Task objective: Retype the data from its first line down to the line that contains "Ronny Ackermann (216, 90)", with both of those lines included.

Stored entries
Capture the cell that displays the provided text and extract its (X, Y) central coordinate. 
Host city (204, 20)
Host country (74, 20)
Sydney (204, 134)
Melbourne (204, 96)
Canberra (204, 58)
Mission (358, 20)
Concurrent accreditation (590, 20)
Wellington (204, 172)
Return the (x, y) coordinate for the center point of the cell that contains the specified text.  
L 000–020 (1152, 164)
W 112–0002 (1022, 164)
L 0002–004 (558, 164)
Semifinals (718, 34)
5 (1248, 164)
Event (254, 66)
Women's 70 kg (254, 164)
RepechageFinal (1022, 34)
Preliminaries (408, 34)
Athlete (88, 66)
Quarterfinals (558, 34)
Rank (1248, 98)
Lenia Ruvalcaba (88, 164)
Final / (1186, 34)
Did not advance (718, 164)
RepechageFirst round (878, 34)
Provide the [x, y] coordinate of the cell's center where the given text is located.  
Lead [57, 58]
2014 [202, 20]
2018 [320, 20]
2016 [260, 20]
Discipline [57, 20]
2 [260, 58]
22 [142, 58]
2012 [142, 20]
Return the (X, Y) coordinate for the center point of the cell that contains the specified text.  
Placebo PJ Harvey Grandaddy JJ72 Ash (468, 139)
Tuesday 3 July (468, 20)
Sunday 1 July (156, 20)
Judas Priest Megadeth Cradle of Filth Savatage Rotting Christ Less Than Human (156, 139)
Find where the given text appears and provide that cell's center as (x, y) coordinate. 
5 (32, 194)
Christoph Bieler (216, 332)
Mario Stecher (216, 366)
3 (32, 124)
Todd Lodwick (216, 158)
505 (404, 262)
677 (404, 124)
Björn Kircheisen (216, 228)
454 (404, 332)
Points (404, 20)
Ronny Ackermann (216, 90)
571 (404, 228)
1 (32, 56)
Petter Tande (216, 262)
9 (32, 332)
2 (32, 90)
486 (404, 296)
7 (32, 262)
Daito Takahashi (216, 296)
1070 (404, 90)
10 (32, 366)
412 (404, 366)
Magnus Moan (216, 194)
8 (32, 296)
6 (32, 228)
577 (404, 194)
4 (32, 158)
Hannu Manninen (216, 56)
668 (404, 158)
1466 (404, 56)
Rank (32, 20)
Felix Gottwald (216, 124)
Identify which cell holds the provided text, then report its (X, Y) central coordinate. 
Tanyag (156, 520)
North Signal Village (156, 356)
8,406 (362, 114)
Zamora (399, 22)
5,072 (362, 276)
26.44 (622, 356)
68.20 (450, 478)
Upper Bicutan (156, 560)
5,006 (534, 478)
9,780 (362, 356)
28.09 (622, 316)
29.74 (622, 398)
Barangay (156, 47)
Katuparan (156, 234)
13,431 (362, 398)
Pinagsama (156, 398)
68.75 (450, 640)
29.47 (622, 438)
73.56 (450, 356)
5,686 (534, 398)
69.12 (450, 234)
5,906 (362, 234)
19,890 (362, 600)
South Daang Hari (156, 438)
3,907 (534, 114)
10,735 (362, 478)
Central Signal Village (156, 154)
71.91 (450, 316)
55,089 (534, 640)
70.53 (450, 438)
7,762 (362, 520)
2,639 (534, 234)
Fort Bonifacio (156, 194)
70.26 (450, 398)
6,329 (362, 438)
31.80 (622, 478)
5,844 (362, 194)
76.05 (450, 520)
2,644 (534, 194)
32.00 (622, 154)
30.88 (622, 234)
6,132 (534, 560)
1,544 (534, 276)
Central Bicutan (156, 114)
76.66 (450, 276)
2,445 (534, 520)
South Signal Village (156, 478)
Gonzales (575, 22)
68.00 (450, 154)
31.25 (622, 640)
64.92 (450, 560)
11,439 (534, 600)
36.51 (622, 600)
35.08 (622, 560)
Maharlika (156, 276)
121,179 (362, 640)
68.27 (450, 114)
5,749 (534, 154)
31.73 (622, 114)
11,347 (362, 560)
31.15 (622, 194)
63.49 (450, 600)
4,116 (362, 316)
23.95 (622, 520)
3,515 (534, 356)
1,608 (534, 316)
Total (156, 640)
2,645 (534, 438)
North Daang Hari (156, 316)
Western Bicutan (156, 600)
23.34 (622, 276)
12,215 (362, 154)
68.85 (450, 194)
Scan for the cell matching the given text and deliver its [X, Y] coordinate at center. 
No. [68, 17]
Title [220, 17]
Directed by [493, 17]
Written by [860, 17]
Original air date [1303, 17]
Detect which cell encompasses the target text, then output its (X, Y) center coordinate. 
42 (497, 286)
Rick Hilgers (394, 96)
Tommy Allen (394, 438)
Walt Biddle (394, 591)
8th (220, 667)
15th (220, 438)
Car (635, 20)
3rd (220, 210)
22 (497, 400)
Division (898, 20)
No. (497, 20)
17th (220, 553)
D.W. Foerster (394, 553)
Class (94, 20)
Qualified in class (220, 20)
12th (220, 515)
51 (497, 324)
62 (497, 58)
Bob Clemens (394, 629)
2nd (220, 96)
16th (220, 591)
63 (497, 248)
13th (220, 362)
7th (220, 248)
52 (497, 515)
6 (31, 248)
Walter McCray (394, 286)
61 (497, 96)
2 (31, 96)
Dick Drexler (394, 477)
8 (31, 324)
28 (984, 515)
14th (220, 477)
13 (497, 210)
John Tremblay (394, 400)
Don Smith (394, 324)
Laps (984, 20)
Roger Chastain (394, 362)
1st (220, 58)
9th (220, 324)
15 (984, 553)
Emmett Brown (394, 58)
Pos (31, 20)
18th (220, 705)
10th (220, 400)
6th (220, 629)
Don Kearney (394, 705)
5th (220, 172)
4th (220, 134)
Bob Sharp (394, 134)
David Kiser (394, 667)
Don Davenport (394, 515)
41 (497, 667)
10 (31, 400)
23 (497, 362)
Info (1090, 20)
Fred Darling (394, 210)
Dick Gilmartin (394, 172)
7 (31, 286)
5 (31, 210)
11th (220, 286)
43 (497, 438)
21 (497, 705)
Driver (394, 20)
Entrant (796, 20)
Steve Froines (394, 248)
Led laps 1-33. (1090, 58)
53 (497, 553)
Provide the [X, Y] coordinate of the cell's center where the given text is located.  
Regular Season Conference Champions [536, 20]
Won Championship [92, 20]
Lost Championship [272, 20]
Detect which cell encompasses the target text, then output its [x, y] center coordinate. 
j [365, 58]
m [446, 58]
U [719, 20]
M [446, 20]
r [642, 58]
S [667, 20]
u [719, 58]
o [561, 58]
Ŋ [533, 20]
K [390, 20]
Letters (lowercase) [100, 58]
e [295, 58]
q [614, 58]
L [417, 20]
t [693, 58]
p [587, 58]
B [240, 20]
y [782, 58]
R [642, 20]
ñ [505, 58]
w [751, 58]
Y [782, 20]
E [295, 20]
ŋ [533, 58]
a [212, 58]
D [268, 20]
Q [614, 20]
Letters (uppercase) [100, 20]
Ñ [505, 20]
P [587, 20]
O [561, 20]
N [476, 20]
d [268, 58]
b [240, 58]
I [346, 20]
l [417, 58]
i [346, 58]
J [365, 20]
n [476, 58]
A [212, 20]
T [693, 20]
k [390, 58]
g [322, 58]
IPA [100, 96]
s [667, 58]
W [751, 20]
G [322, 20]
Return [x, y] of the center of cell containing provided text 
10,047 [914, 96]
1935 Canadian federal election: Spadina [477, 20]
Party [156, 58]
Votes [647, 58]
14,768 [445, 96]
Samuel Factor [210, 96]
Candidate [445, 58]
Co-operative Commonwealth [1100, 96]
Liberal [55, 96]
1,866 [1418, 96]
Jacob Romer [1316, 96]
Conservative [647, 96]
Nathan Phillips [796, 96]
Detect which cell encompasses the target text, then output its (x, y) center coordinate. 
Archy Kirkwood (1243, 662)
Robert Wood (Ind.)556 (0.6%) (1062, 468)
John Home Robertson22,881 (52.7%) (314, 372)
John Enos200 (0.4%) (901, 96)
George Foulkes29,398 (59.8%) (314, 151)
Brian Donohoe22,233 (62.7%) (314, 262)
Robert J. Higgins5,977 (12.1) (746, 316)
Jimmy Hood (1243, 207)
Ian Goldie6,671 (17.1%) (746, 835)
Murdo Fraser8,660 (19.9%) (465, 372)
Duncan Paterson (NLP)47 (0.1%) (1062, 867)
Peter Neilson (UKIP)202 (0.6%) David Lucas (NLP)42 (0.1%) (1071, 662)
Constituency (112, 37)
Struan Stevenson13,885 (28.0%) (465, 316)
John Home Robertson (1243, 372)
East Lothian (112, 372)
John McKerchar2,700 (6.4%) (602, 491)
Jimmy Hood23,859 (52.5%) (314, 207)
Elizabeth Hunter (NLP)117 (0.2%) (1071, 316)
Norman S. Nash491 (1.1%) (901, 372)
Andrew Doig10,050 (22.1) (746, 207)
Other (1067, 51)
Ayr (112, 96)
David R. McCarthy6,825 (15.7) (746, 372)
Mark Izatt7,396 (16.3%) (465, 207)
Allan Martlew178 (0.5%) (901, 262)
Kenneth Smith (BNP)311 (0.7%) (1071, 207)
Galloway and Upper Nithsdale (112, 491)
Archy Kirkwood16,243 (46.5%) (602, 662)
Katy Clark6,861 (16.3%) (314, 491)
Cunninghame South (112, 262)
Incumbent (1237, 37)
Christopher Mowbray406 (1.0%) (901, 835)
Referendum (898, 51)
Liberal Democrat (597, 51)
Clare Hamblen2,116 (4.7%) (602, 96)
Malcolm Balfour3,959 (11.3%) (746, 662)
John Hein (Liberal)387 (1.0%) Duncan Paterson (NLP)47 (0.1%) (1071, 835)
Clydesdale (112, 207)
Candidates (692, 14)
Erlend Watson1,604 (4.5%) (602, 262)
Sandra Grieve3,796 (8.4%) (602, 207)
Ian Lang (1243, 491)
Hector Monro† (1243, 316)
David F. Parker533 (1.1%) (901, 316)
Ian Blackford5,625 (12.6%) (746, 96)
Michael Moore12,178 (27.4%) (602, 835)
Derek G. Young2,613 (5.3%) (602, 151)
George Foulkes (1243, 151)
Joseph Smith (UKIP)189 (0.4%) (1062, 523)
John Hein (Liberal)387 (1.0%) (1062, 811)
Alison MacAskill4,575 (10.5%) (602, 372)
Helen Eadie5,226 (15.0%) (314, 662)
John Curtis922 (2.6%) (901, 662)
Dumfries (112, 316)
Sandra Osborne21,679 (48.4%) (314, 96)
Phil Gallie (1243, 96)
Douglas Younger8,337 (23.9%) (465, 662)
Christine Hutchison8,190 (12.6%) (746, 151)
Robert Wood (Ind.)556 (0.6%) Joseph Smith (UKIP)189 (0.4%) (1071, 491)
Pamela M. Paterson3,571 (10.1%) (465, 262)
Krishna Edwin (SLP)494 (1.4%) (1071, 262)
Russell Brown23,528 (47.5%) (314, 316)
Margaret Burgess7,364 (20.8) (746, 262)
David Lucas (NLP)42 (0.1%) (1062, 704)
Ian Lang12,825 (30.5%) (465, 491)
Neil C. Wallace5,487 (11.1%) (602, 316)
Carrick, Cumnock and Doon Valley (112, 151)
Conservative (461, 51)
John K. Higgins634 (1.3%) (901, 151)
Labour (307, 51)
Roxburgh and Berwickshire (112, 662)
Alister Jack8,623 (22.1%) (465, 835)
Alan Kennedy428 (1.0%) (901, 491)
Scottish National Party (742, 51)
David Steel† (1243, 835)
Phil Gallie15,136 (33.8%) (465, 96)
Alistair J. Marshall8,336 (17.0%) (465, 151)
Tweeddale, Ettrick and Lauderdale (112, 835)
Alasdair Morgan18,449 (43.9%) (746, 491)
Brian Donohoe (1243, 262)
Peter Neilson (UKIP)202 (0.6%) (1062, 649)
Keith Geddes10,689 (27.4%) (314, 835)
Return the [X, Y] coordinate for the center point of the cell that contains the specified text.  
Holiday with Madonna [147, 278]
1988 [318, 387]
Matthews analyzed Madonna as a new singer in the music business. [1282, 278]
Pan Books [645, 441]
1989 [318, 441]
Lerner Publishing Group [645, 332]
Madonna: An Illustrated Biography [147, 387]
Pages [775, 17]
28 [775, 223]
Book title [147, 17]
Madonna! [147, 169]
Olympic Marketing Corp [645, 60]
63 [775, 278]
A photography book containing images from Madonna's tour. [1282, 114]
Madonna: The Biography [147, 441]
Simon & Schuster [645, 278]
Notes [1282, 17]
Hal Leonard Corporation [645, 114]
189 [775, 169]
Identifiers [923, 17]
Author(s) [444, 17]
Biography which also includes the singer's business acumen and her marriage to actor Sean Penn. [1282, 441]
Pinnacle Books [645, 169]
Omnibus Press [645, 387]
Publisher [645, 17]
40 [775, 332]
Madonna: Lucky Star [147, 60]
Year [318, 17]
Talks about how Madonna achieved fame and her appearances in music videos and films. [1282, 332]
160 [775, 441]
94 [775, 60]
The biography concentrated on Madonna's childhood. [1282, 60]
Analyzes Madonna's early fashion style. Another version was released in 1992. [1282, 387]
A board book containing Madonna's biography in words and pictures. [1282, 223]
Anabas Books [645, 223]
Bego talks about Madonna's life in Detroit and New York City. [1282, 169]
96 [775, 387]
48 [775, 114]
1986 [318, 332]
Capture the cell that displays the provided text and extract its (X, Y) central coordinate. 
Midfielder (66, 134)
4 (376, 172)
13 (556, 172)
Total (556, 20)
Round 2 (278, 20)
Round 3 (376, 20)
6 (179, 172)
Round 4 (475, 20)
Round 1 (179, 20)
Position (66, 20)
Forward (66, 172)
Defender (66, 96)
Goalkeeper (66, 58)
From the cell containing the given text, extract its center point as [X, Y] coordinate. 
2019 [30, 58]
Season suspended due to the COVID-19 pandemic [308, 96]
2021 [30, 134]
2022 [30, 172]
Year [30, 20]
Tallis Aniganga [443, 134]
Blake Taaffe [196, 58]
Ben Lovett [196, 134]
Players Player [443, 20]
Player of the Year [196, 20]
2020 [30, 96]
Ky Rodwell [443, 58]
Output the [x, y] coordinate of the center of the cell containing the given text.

Response below:
Capture the cell that displays the provided text and extract its (X, Y) central coordinate. 
Host city (204, 20)
Host country (74, 20)
Sydney (204, 134)
Melbourne (204, 96)
Canberra (204, 58)
Mission (358, 20)
Concurrent accreditation (590, 20)
Wellington (204, 172)
Return the (x, y) coordinate for the center point of the cell that contains the specified text.  
L 000–020 (1152, 164)
W 112–0002 (1022, 164)
L 0002–004 (558, 164)
Semifinals (718, 34)
5 (1248, 164)
Event (254, 66)
Women's 70 kg (254, 164)
RepechageFinal (1022, 34)
Preliminaries (408, 34)
Athlete (88, 66)
Quarterfinals (558, 34)
Rank (1248, 98)
Lenia Ruvalcaba (88, 164)
Final / (1186, 34)
Did not advance (718, 164)
RepechageFirst round (878, 34)
Provide the [x, y] coordinate of the cell's center where the given text is located.  
Lead [57, 58]
2014 [202, 20]
2018 [320, 20]
2016 [260, 20]
Discipline [57, 20]
2 [260, 58]
22 [142, 58]
2012 [142, 20]
Return the (X, Y) coordinate for the center point of the cell that contains the specified text.  
Placebo PJ Harvey Grandaddy JJ72 Ash (468, 139)
Tuesday 3 July (468, 20)
Sunday 1 July (156, 20)
Judas Priest Megadeth Cradle of Filth Savatage Rotting Christ Less Than Human (156, 139)
Find where the given text appears and provide that cell's center as (x, y) coordinate. 
5 (32, 194)
Christoph Bieler (216, 332)
Mario Stecher (216, 366)
3 (32, 124)
Todd Lodwick (216, 158)
505 (404, 262)
677 (404, 124)
Björn Kircheisen (216, 228)
454 (404, 332)
Points (404, 20)
Ronny Ackermann (216, 90)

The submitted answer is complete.